Top of Provided information
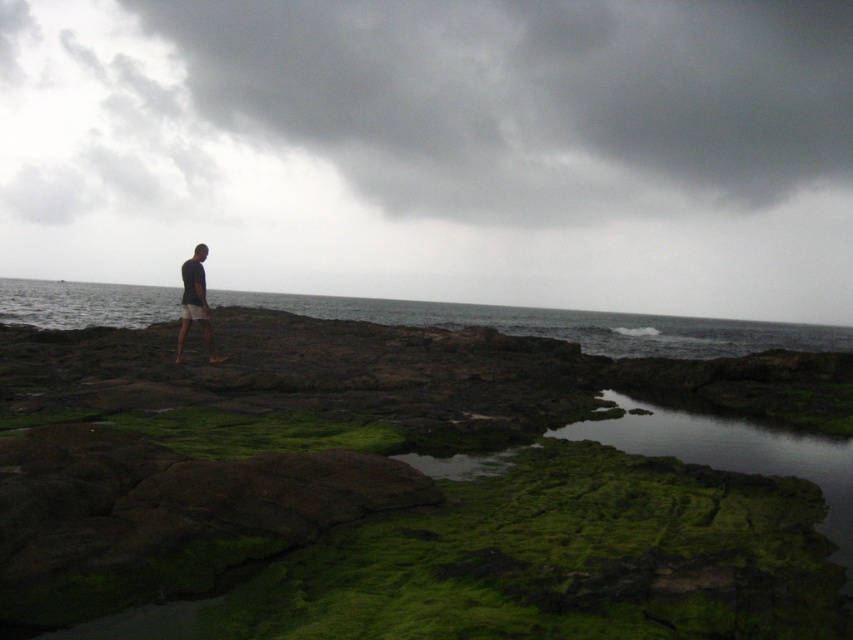
You are standing at the point marked as point [566,324] in the coastal scene. What is the color of the object you are standing on?

The gray water at center is located at point [566,324], so the color of the object you are standing on is gray.

You are standing at the edge of the coastal area and want to cross to the left side. The gray water at center is in your path. Based on its position, is there a way to go around it on the right side?

The gray water at center is located at point (566, 324), so yes, you can go around it on the right side since the water is centered and you can move along the right side of the coastal area to bypass it.

You are standing at the point closer to you in the coastal scene. Which point are you at, point (480, 321) or point (195, 268)?

You are at point (480, 321) because it is further to the viewer than point (195, 268).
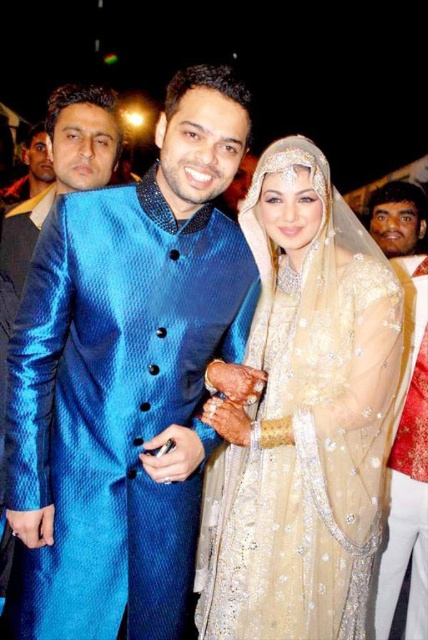
Question: Is ivory satin dress at center behind blue silk sherwani at left?

Choices:
 (A) no
 (B) yes

Answer: (B)

Question: Among these objects, which one is nearest to the camera?

Choices:
 (A) blue silk sherwani at left
 (B) shiny blue sherwani at center
 (C) red satin vest at right

Answer: (B)

Question: Which of the following is the farthest from the observer?

Choices:
 (A) blue silk sherwani at left
 (B) ivory satin dress at center
 (C) matte black shirt at upper left

Answer: (C)

Question: Can you confirm if red satin vest at right is wider than blue silk sherwani at left?

Choices:
 (A) yes
 (B) no

Answer: (B)

Question: Does ivory satin dress at center have a greater width compared to red satin vest at right?

Choices:
 (A) yes
 (B) no

Answer: (A)

Question: Among these points, which one is nearest to the camera?

Choices:
 (A) (407, 252)
 (B) (36, 253)
 (C) (2, 582)

Answer: (B)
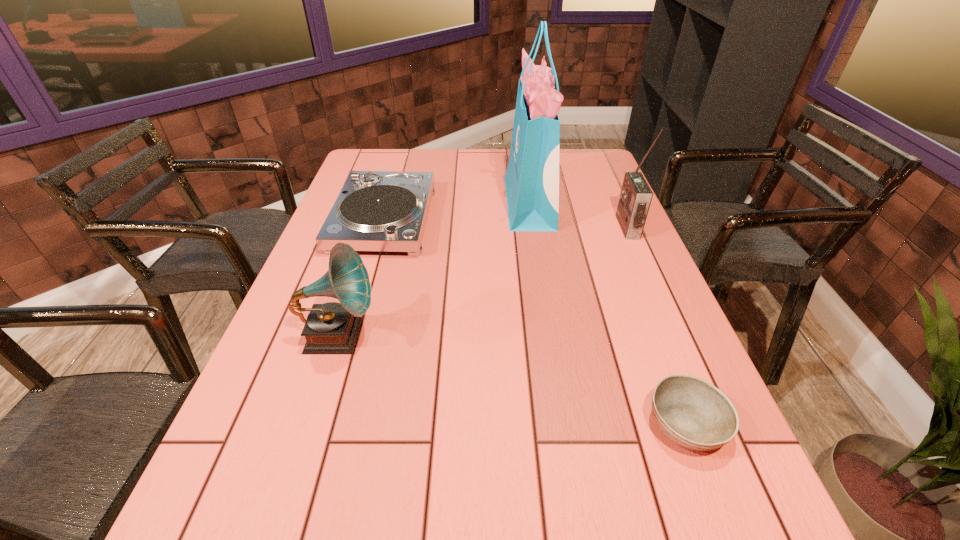
Locate an element on the screen. This screenshot has height=540, width=960. vacant area located on the display of the fourth shortest object is located at coordinates (526, 227).

Identify the location of vacant space located 0.380m on the display of the fourth shortest object. This screenshot has width=960, height=540. (x=493, y=227).

Where is `vacant space located 0.340m from the horn of the phonograph_record`? This screenshot has height=540, width=960. vacant space located 0.340m from the horn of the phonograph_record is located at coordinates (527, 336).

Locate an element on the screen. This screenshot has width=960, height=540. free space located 0.280m on the right of the record player is located at coordinates (522, 219).

Find the location of a particular element. The image size is (960, 540). vacant space located 0.180m on the back of the bowl is located at coordinates (648, 326).

The width and height of the screenshot is (960, 540). I want to click on object situated at the far edge, so click(532, 178).

At what (x,y) coordinates should I click in order to perform the action: click on phonograph_record that is at the left edge. Please return your answer as a coordinate pair (x, y). The width and height of the screenshot is (960, 540). Looking at the image, I should click on (331, 328).

At what (x,y) coordinates should I click in order to perform the action: click on record player located in the left edge section of the desktop. Please return your answer as a coordinate pair (x, y). The height and width of the screenshot is (540, 960). Looking at the image, I should click on (376, 210).

This screenshot has width=960, height=540. Identify the location of radio receiver that is at the right edge. (635, 198).

The height and width of the screenshot is (540, 960). I want to click on bowl that is positioned at the right edge, so click(693, 413).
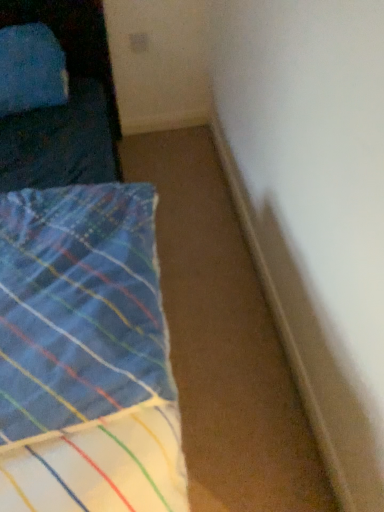
Question: Is blue plaid fabric at left looking in the opposite direction of blue fabric pillow at upper left?

Choices:
 (A) yes
 (B) no

Answer: (A)

Question: Can we say blue plaid fabric at left lies outside blue fabric pillow at upper left?

Choices:
 (A) no
 (B) yes

Answer: (B)

Question: Is blue plaid fabric at left in front of blue fabric pillow at upper left?

Choices:
 (A) yes
 (B) no

Answer: (A)

Question: From a real-world perspective, is blue plaid fabric at left below blue fabric pillow at upper left?

Choices:
 (A) no
 (B) yes

Answer: (B)

Question: Considering the relative sizes of blue plaid fabric at left and blue fabric pillow at upper left in the image provided, is blue plaid fabric at left wider than blue fabric pillow at upper left?

Choices:
 (A) yes
 (B) no

Answer: (A)

Question: Does blue plaid fabric at left turn towards blue fabric pillow at upper left?

Choices:
 (A) no
 (B) yes

Answer: (A)

Question: Can you confirm if blue fabric pillow at upper left is bigger than blue plaid fabric at left?

Choices:
 (A) yes
 (B) no

Answer: (B)

Question: Does blue fabric pillow at upper left have a greater height compared to blue plaid fabric at left?

Choices:
 (A) yes
 (B) no

Answer: (A)

Question: From the image's perspective, does blue fabric pillow at upper left appear higher than blue plaid fabric at left?

Choices:
 (A) no
 (B) yes

Answer: (B)

Question: Is blue fabric pillow at upper left further to camera compared to blue plaid fabric at left?

Choices:
 (A) no
 (B) yes

Answer: (B)

Question: From a real-world perspective, does blue fabric pillow at upper left stand above blue plaid fabric at left?

Choices:
 (A) yes
 (B) no

Answer: (A)

Question: Is blue fabric pillow at upper left oriented away from blue plaid fabric at left?

Choices:
 (A) no
 (B) yes

Answer: (A)

Question: Is blue plaid fabric at left taller or shorter than blue fabric pillow at upper left?

Choices:
 (A) tall
 (B) short

Answer: (B)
Bottom of Provided information
__Prompt__:
Retype every one of the records above, line for line and without changes, and omit the pictures from your copy.

__The answer__:
You are standing at the point marked as point [566,324] in the coastal scene. What is the color of the object you are standing on?

The gray water at center is located at point [566,324], so the color of the object you are standing on is gray.

You are standing at the edge of the coastal area and want to cross to the left side. The gray water at center is in your path. Based on its position, is there a way to go around it on the right side?

The gray water at center is located at point (566, 324), so yes, you can go around it on the right side since the water is centered and you can move along the right side of the coastal area to bypass it.

You are standing at the point closer to you in the coastal scene. Which point are you at, point (480, 321) or point (195, 268)?

You are at point (480, 321) because it is further to the viewer than point (195, 268).
Question: Is ivory satin dress at center behind blue silk sherwani at left?

Choices:
 (A) no
 (B) yes

Answer: (B)

Question: Among these objects, which one is nearest to the camera?

Choices:
 (A) blue silk sherwani at left
 (B) shiny blue sherwani at center
 (C) red satin vest at right

Answer: (B)

Question: Which of the following is the farthest from the observer?

Choices:
 (A) blue silk sherwani at left
 (B) ivory satin dress at center
 (C) matte black shirt at upper left

Answer: (C)

Question: Can you confirm if red satin vest at right is wider than blue silk sherwani at left?

Choices:
 (A) yes
 (B) no

Answer: (B)

Question: Does ivory satin dress at center have a greater width compared to red satin vest at right?

Choices:
 (A) yes
 (B) no

Answer: (A)

Question: Among these points, which one is nearest to the camera?

Choices:
 (A) (407, 252)
 (B) (36, 253)
 (C) (2, 582)

Answer: (B)
Locate an element on the screen. This screenshot has height=540, width=960. vacant area located on the display of the fourth shortest object is located at coordinates (526, 227).

Identify the location of vacant space located 0.380m on the display of the fourth shortest object. This screenshot has width=960, height=540. (x=493, y=227).

Where is `vacant space located 0.340m from the horn of the phonograph_record`? This screenshot has height=540, width=960. vacant space located 0.340m from the horn of the phonograph_record is located at coordinates (527, 336).

Locate an element on the screen. This screenshot has width=960, height=540. free space located 0.280m on the right of the record player is located at coordinates (522, 219).

Find the location of a particular element. The image size is (960, 540). vacant space located 0.180m on the back of the bowl is located at coordinates (648, 326).

The width and height of the screenshot is (960, 540). I want to click on object situated at the far edge, so click(532, 178).

At what (x,y) coordinates should I click in order to perform the action: click on phonograph_record that is at the left edge. Please return your answer as a coordinate pair (x, y). The width and height of the screenshot is (960, 540). Looking at the image, I should click on (331, 328).

At what (x,y) coordinates should I click in order to perform the action: click on record player located in the left edge section of the desktop. Please return your answer as a coordinate pair (x, y). The height and width of the screenshot is (540, 960). Looking at the image, I should click on (376, 210).

This screenshot has width=960, height=540. Identify the location of radio receiver that is at the right edge. (635, 198).

The height and width of the screenshot is (540, 960). I want to click on bowl that is positioned at the right edge, so click(693, 413).
Question: Is blue plaid fabric at left looking in the opposite direction of blue fabric pillow at upper left?

Choices:
 (A) yes
 (B) no

Answer: (A)

Question: Can we say blue plaid fabric at left lies outside blue fabric pillow at upper left?

Choices:
 (A) no
 (B) yes

Answer: (B)

Question: Is blue plaid fabric at left in front of blue fabric pillow at upper left?

Choices:
 (A) yes
 (B) no

Answer: (A)

Question: From a real-world perspective, is blue plaid fabric at left below blue fabric pillow at upper left?

Choices:
 (A) no
 (B) yes

Answer: (B)

Question: Considering the relative sizes of blue plaid fabric at left and blue fabric pillow at upper left in the image provided, is blue plaid fabric at left wider than blue fabric pillow at upper left?

Choices:
 (A) yes
 (B) no

Answer: (A)

Question: Does blue plaid fabric at left turn towards blue fabric pillow at upper left?

Choices:
 (A) no
 (B) yes

Answer: (A)

Question: Can you confirm if blue fabric pillow at upper left is bigger than blue plaid fabric at left?

Choices:
 (A) yes
 (B) no

Answer: (B)

Question: Does blue fabric pillow at upper left have a greater height compared to blue plaid fabric at left?

Choices:
 (A) yes
 (B) no

Answer: (A)

Question: From the image's perspective, does blue fabric pillow at upper left appear higher than blue plaid fabric at left?

Choices:
 (A) no
 (B) yes

Answer: (B)

Question: Is blue fabric pillow at upper left further to camera compared to blue plaid fabric at left?

Choices:
 (A) no
 (B) yes

Answer: (B)

Question: From a real-world perspective, does blue fabric pillow at upper left stand above blue plaid fabric at left?

Choices:
 (A) yes
 (B) no

Answer: (A)

Question: Is blue fabric pillow at upper left oriented away from blue plaid fabric at left?

Choices:
 (A) no
 (B) yes

Answer: (A)

Question: Is blue plaid fabric at left taller or shorter than blue fabric pillow at upper left?

Choices:
 (A) tall
 (B) short

Answer: (B)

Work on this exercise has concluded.